*WORK TO BE COMPLETED*.
Once the line holding "peonza/azul <542 354" is found, output it and all remaining lines of the data exactly, with every picture left out.

*Source records*.
::::
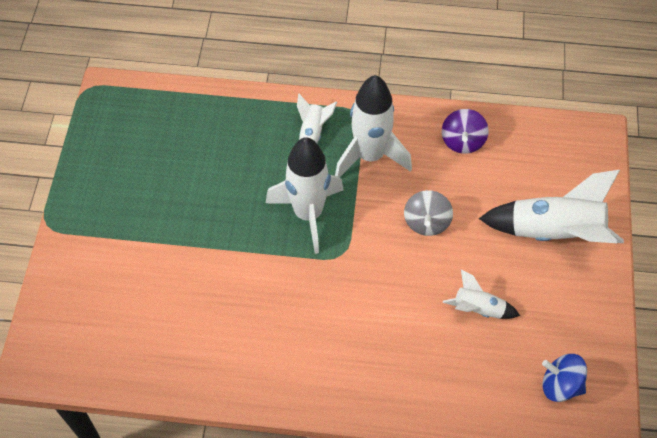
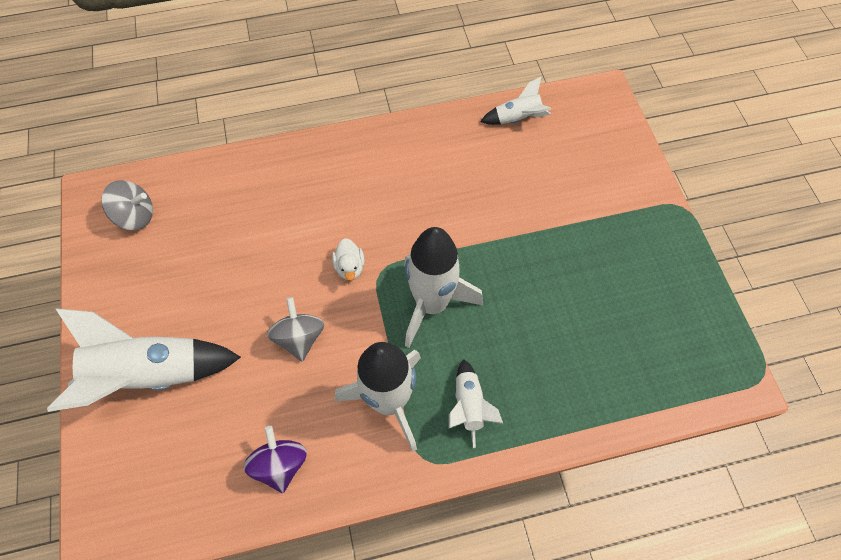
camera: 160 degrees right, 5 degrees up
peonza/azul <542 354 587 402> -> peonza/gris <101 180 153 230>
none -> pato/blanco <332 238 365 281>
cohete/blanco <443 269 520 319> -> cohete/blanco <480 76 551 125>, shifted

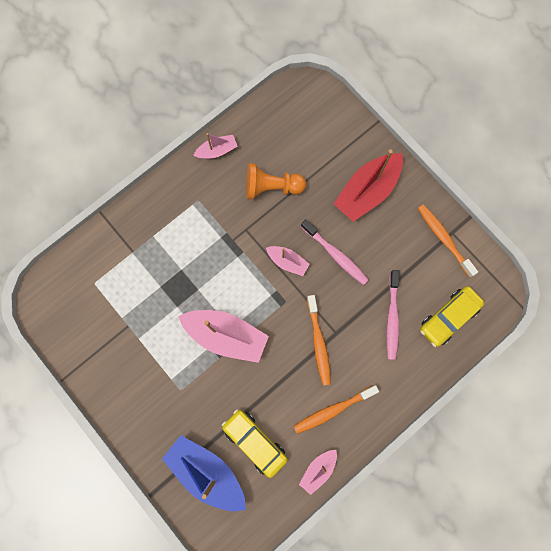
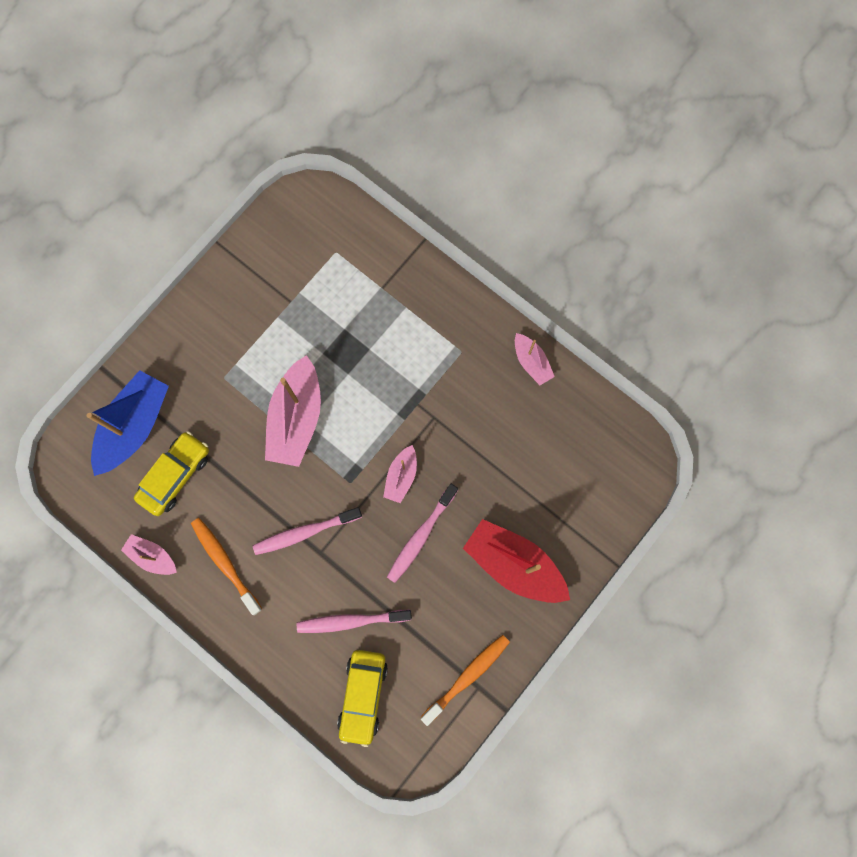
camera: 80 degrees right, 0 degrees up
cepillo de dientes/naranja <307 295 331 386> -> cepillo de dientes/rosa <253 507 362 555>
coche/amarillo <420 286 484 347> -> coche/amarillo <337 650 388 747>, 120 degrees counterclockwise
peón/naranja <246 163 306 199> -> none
::::
*YOUR SOLUTION*.
peonza/azul <542 354 587 402> -> peonza/gris <101 180 153 230>
none -> pato/blanco <332 238 365 281>
cohete/blanco <443 269 520 319> -> cohete/blanco <480 76 551 125>, shifted

camera: 80 degrees right, 0 degrees up
cepillo de dientes/naranja <307 295 331 386> -> cepillo de dientes/rosa <253 507 362 555>
coche/amarillo <420 286 484 347> -> coche/amarillo <337 650 388 747>, 120 degrees counterclockwise
peón/naranja <246 163 306 199> -> none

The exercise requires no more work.